Problem requirements =
Your task is to copy the lines of the data below from the line holding "orange padlock: 5 -> 7" through the line holding "white vase: 6 -> 5", inclusive, exactly and with nothing added.

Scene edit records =
———

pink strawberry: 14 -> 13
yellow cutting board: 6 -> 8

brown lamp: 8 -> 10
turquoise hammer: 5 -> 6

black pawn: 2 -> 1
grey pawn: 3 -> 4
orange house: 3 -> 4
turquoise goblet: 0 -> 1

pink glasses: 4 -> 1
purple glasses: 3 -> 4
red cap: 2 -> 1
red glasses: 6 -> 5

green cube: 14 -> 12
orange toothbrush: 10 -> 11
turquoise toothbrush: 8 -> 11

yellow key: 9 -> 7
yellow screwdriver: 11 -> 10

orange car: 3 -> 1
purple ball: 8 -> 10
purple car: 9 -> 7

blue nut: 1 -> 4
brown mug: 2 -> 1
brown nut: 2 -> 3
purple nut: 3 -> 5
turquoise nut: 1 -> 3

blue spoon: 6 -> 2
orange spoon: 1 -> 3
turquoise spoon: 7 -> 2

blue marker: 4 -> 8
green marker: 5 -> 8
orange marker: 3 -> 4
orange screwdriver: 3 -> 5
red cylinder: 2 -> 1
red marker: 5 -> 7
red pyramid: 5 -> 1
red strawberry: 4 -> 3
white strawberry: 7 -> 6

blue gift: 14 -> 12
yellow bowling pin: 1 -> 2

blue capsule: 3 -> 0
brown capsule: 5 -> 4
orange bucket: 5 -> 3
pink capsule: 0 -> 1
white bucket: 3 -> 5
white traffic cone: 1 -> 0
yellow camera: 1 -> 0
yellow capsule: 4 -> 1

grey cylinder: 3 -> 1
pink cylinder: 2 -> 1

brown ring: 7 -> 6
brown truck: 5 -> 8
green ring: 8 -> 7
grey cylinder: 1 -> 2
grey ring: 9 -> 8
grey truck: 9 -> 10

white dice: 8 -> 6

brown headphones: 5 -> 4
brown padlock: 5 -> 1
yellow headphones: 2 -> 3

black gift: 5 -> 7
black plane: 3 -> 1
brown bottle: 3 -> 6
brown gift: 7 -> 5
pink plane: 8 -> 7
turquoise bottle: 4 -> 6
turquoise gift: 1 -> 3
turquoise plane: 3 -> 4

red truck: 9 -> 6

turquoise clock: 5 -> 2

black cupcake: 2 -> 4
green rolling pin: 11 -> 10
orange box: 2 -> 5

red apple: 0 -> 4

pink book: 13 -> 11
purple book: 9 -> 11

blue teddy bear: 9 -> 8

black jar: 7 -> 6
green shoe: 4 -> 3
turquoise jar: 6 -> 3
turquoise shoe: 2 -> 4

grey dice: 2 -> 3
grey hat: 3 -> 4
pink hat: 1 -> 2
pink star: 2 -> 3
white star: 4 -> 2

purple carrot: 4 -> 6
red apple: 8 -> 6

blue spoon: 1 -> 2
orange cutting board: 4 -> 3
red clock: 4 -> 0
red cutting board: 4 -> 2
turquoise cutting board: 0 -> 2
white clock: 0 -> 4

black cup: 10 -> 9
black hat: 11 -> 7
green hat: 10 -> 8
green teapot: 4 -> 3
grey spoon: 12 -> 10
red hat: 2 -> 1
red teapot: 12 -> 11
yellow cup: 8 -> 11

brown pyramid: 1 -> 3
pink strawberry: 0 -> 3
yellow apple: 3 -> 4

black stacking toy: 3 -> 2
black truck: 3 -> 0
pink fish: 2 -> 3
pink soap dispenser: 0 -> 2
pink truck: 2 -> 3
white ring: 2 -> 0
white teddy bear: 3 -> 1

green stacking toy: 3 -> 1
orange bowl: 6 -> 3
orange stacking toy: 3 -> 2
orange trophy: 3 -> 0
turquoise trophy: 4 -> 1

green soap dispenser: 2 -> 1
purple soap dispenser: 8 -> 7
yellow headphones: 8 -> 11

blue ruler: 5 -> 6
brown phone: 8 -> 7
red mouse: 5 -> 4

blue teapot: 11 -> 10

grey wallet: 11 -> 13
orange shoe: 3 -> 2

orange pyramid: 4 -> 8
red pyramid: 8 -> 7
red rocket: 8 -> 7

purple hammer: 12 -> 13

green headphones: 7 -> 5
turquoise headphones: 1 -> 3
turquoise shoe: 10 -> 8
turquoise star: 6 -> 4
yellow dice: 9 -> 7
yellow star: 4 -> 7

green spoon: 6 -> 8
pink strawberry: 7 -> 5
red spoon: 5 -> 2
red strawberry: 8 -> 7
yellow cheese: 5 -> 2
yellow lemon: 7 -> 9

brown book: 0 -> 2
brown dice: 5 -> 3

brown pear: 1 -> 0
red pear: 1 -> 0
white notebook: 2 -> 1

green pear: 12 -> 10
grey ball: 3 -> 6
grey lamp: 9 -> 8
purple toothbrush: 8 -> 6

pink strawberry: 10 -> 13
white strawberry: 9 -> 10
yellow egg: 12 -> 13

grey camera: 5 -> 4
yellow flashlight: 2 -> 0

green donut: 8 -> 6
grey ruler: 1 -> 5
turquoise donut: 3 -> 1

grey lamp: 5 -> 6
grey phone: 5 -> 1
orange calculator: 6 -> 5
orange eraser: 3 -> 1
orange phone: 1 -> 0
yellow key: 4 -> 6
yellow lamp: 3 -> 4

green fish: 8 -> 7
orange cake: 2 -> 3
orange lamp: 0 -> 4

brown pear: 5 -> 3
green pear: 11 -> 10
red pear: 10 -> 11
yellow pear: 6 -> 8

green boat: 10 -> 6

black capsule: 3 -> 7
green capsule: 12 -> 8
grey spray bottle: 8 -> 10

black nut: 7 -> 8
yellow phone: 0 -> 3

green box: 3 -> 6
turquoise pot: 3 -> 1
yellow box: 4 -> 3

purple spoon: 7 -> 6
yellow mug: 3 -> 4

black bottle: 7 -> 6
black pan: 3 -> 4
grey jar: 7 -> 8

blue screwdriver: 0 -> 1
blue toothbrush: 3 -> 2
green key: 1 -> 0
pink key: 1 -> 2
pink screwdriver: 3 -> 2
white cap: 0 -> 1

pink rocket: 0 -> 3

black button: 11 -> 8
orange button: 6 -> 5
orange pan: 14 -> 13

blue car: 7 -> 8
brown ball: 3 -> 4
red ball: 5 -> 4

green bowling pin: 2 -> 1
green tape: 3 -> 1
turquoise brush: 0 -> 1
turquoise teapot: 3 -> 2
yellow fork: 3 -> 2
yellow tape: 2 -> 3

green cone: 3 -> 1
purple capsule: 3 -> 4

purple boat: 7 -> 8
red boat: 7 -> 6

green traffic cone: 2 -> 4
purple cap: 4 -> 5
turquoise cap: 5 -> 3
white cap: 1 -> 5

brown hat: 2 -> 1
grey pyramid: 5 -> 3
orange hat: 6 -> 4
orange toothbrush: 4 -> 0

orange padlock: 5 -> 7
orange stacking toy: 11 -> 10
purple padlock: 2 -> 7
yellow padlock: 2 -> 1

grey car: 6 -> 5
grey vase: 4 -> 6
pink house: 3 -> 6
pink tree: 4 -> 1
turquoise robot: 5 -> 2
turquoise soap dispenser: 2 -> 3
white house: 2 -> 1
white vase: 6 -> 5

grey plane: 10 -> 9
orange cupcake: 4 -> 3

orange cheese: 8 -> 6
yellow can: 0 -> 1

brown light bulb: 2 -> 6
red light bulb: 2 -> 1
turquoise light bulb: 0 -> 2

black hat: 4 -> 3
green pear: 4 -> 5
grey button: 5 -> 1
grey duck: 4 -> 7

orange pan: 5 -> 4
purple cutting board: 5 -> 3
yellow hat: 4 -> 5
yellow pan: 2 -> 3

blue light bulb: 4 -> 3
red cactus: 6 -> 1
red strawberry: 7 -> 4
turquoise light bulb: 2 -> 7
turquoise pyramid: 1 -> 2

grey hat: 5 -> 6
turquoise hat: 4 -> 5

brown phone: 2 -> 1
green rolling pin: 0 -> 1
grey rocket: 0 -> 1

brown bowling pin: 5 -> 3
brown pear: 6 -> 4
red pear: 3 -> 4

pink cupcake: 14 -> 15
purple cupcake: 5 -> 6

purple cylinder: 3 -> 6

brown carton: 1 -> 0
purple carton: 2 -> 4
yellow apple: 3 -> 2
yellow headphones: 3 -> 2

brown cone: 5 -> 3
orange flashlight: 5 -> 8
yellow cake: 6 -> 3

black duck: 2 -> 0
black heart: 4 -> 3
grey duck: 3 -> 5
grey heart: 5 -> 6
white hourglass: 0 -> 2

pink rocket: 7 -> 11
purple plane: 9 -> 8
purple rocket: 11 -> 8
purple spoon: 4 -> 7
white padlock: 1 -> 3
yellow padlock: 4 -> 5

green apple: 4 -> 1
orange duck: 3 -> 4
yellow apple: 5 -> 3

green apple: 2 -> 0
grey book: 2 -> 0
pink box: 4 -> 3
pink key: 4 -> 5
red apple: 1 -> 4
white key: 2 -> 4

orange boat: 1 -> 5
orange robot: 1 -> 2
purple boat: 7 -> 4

———

Task answer =
orange padlock: 5 -> 7
orange stacking toy: 11 -> 10
purple padlock: 2 -> 7
yellow padlock: 2 -> 1

grey car: 6 -> 5
grey vase: 4 -> 6
pink house: 3 -> 6
pink tree: 4 -> 1
turquoise robot: 5 -> 2
turquoise soap dispenser: 2 -> 3
white house: 2 -> 1
white vase: 6 -> 5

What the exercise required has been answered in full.